## Assignment
Output exactly the lines from the one holding "grey goblet: 4 -> 3" through the final line of the entries.

====== Study material

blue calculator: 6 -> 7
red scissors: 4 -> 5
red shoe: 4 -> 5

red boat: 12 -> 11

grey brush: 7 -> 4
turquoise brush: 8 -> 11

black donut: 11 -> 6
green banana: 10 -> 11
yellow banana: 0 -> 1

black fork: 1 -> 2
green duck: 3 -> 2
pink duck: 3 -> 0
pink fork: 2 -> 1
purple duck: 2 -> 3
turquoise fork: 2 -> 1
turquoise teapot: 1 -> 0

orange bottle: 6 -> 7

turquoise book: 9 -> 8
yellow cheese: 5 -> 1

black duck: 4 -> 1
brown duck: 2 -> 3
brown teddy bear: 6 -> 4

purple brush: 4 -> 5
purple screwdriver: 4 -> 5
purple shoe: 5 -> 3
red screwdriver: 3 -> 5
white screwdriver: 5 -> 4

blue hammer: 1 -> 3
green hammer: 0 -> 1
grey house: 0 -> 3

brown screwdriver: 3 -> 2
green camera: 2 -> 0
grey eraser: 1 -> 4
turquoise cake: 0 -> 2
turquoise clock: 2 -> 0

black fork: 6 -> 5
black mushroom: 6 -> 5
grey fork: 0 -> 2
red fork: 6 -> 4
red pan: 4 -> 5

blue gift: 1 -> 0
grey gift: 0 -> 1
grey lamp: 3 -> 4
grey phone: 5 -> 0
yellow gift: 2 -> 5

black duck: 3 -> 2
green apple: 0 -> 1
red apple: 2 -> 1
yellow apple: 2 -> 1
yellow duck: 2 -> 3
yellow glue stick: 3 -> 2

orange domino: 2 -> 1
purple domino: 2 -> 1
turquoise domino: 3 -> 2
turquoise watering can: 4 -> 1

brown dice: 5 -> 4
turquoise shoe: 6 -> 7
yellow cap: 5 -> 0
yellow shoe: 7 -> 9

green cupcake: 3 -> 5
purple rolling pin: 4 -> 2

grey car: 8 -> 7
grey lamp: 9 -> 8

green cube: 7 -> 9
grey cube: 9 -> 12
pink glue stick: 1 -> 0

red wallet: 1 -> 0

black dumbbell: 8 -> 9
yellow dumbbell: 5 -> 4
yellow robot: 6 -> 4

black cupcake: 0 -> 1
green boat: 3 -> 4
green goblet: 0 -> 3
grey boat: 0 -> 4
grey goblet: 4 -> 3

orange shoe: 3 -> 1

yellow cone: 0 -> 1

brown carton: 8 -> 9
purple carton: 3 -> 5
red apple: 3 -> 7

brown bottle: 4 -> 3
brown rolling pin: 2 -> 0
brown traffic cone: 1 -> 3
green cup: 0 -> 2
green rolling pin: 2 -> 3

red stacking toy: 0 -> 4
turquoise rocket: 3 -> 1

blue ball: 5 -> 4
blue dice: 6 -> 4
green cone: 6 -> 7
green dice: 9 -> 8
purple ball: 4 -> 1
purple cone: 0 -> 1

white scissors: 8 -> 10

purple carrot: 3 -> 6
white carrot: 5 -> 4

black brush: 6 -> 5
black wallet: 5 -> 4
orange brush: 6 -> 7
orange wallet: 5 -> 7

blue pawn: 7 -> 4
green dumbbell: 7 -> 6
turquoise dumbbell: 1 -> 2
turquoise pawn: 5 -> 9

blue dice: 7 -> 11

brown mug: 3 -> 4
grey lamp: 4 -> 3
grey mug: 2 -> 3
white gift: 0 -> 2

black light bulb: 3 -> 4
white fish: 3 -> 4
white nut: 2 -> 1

============

## Response area
grey goblet: 4 -> 3

orange shoe: 3 -> 1

yellow cone: 0 -> 1

brown carton: 8 -> 9
purple carton: 3 -> 5
red apple: 3 -> 7

brown bottle: 4 -> 3
brown rolling pin: 2 -> 0
brown traffic cone: 1 -> 3
green cup: 0 -> 2
green rolling pin: 2 -> 3

red stacking toy: 0 -> 4
turquoise rocket: 3 -> 1

blue ball: 5 -> 4
blue dice: 6 -> 4
green cone: 6 -> 7
green dice: 9 -> 8
purple ball: 4 -> 1
purple cone: 0 -> 1

white scissors: 8 -> 10

purple carrot: 3 -> 6
white carrot: 5 -> 4

black brush: 6 -> 5
black wallet: 5 -> 4
orange brush: 6 -> 7
orange wallet: 5 -> 7

blue pawn: 7 -> 4
green dumbbell: 7 -> 6
turquoise dumbbell: 1 -> 2
turquoise pawn: 5 -> 9

blue dice: 7 -> 11

brown mug: 3 -> 4
grey lamp: 4 -> 3
grey mug: 2 -> 3
white gift: 0 -> 2

black light bulb: 3 -> 4
white fish: 3 -> 4
white nut: 2 -> 1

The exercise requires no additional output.